- _ACTIVITY_
You are asked to repeat the listing word for word and to leave out its pictures.

- _DATA PROVIDED_
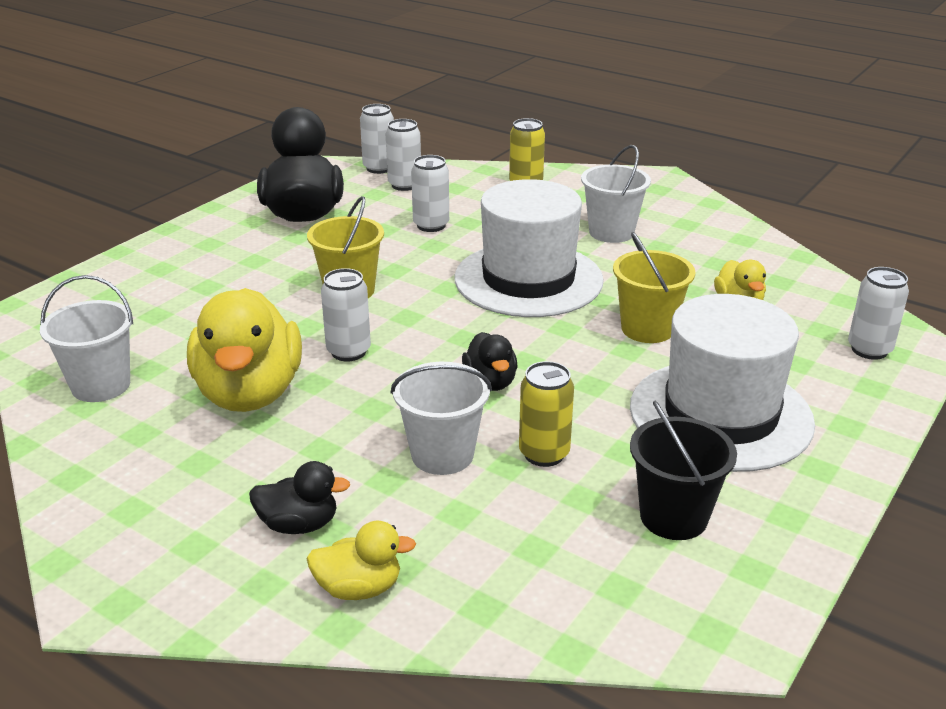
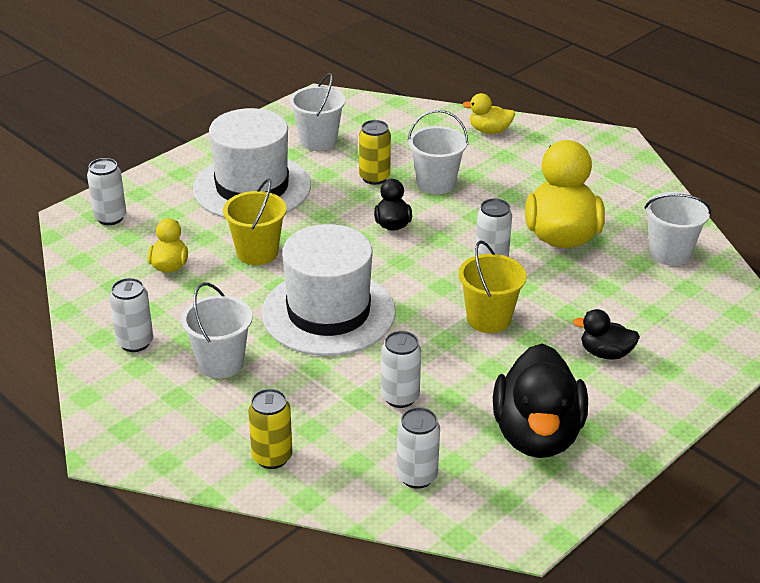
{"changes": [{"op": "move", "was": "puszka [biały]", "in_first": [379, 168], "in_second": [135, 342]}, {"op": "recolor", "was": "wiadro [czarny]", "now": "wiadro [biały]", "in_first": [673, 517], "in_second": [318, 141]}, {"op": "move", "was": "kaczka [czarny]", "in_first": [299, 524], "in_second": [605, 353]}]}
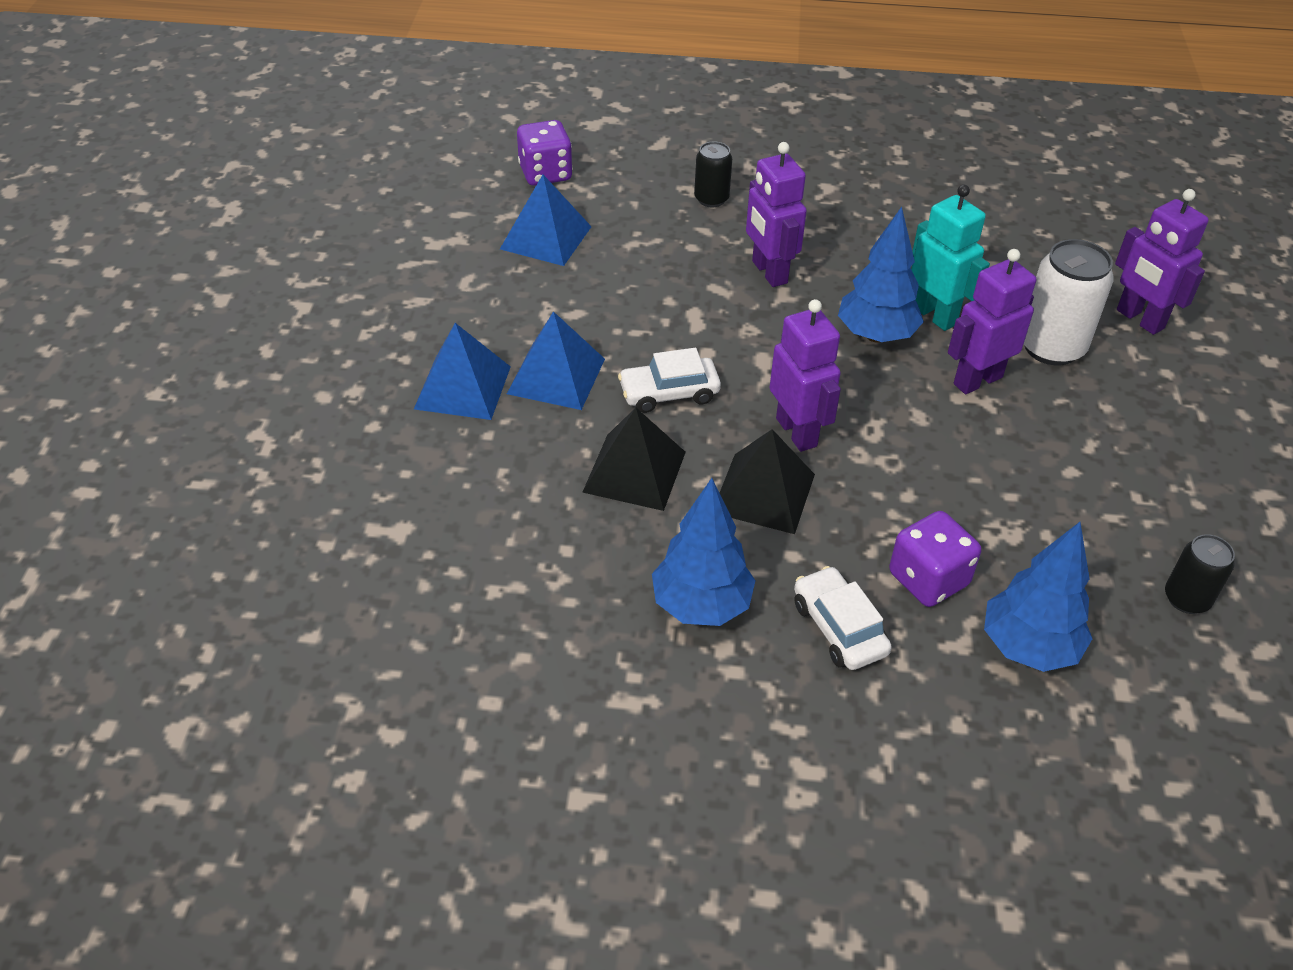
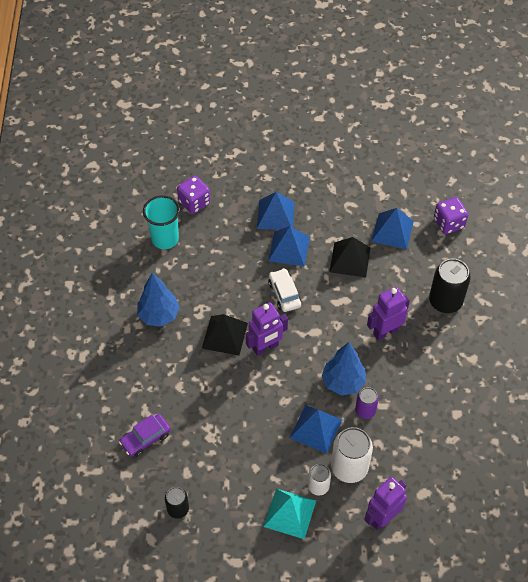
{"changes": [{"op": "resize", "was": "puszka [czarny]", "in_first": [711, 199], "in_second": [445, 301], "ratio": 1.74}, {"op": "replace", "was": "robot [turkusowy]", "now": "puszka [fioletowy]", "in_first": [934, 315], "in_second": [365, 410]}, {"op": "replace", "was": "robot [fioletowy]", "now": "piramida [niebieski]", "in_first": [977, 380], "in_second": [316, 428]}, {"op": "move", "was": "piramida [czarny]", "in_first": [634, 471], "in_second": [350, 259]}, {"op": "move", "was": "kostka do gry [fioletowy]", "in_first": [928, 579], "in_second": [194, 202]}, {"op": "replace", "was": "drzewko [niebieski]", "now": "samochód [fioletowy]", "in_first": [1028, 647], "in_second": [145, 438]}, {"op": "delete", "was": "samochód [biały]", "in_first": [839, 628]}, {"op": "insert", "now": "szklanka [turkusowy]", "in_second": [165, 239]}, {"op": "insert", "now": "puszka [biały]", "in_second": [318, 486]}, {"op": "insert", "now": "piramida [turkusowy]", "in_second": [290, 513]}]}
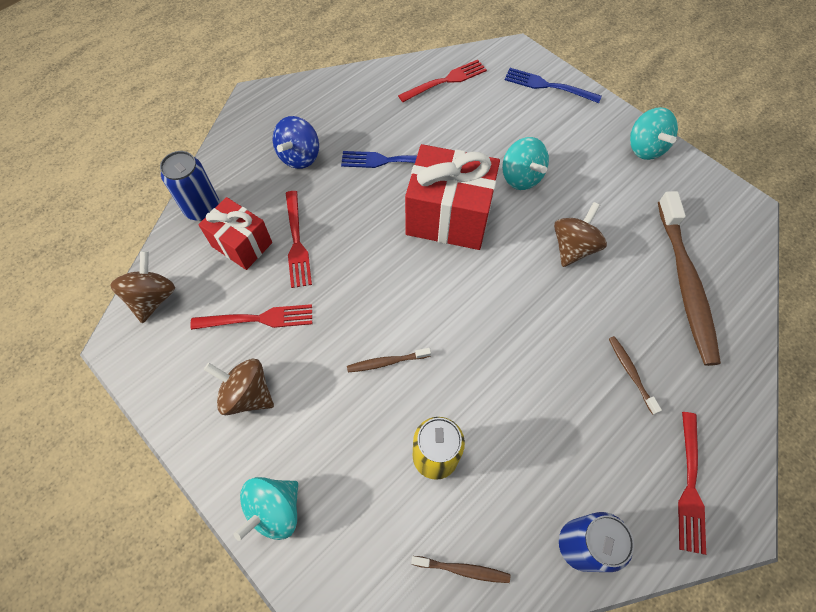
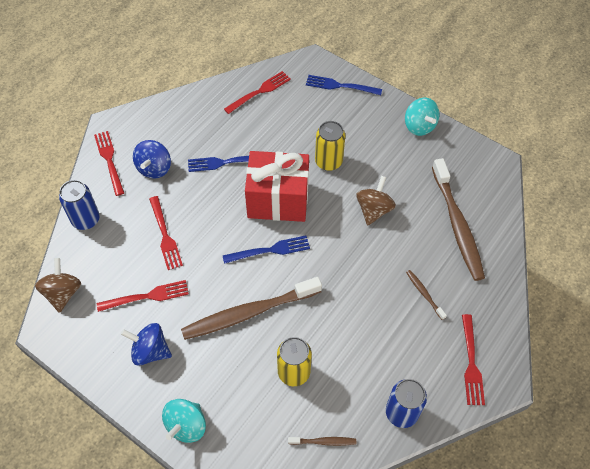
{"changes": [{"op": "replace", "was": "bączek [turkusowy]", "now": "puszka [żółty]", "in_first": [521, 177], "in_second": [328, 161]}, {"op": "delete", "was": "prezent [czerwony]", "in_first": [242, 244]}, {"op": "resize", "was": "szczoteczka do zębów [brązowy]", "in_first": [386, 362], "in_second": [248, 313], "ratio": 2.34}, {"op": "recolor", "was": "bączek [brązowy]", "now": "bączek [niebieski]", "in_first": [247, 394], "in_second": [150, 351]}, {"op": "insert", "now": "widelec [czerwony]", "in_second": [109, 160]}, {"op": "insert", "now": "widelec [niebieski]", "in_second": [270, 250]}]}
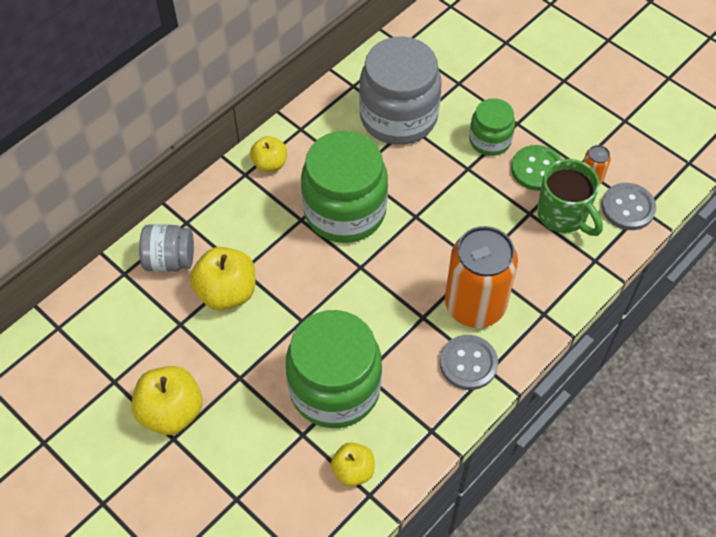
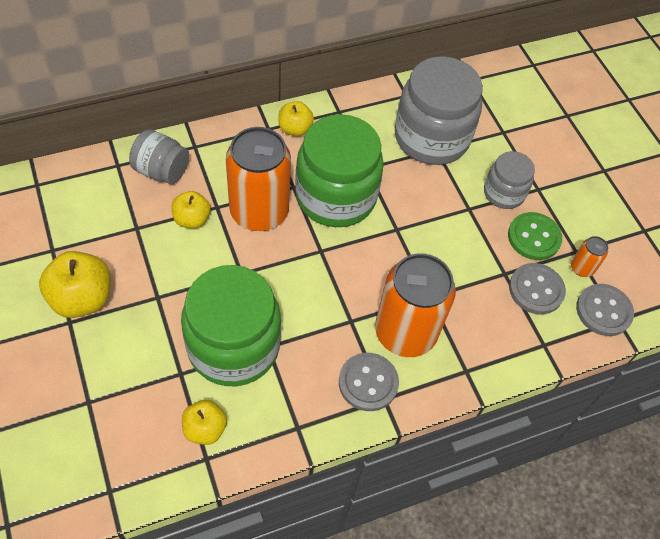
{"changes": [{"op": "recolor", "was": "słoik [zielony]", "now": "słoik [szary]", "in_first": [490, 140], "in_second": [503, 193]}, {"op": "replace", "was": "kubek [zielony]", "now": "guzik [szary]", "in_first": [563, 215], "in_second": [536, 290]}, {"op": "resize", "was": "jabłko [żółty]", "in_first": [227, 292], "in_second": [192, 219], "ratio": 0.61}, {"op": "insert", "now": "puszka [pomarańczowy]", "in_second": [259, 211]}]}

- _ANSWER TO THE PROBLEM_
{"changes": [{"op": "move", "was": "puszka [biały]", "in_first": [379, 168], "in_second": [135, 342]}, {"op": "recolor", "was": "wiadro [czarny]", "now": "wiadro [biały]", "in_first": [673, 517], "in_second": [318, 141]}, {"op": "move", "was": "kaczka [czarny]", "in_first": [299, 524], "in_second": [605, 353]}]}
{"changes": [{"op": "resize", "was": "puszka [czarny]", "in_first": [711, 199], "in_second": [445, 301], "ratio": 1.74}, {"op": "replace", "was": "robot [turkusowy]", "now": "puszka [fioletowy]", "in_first": [934, 315], "in_second": [365, 410]}, {"op": "replace", "was": "robot [fioletowy]", "now": "piramida [niebieski]", "in_first": [977, 380], "in_second": [316, 428]}, {"op": "move", "was": "piramida [czarny]", "in_first": [634, 471], "in_second": [350, 259]}, {"op": "move", "was": "kostka do gry [fioletowy]", "in_first": [928, 579], "in_second": [194, 202]}, {"op": "replace", "was": "drzewko [niebieski]", "now": "samochód [fioletowy]", "in_first": [1028, 647], "in_second": [145, 438]}, {"op": "delete", "was": "samochód [biały]", "in_first": [839, 628]}, {"op": "insert", "now": "szklanka [turkusowy]", "in_second": [165, 239]}, {"op": "insert", "now": "puszka [biały]", "in_second": [318, 486]}, {"op": "insert", "now": "piramida [turkusowy]", "in_second": [290, 513]}]}
{"changes": [{"op": "replace", "was": "bączek [turkusowy]", "now": "puszka [żółty]", "in_first": [521, 177], "in_second": [328, 161]}, {"op": "delete", "was": "prezent [czerwony]", "in_first": [242, 244]}, {"op": "resize", "was": "szczoteczka do zębów [brązowy]", "in_first": [386, 362], "in_second": [248, 313], "ratio": 2.34}, {"op": "recolor", "was": "bączek [brązowy]", "now": "bączek [niebieski]", "in_first": [247, 394], "in_second": [150, 351]}, {"op": "insert", "now": "widelec [czerwony]", "in_second": [109, 160]}, {"op": "insert", "now": "widelec [niebieski]", "in_second": [270, 250]}]}
{"changes": [{"op": "recolor", "was": "słoik [zielony]", "now": "słoik [szary]", "in_first": [490, 140], "in_second": [503, 193]}, {"op": "replace", "was": "kubek [zielony]", "now": "guzik [szary]", "in_first": [563, 215], "in_second": [536, 290]}, {"op": "resize", "was": "jabłko [żółty]", "in_first": [227, 292], "in_second": [192, 219], "ratio": 0.61}, {"op": "insert", "now": "puszka [pomarańczowy]", "in_second": [259, 211]}]}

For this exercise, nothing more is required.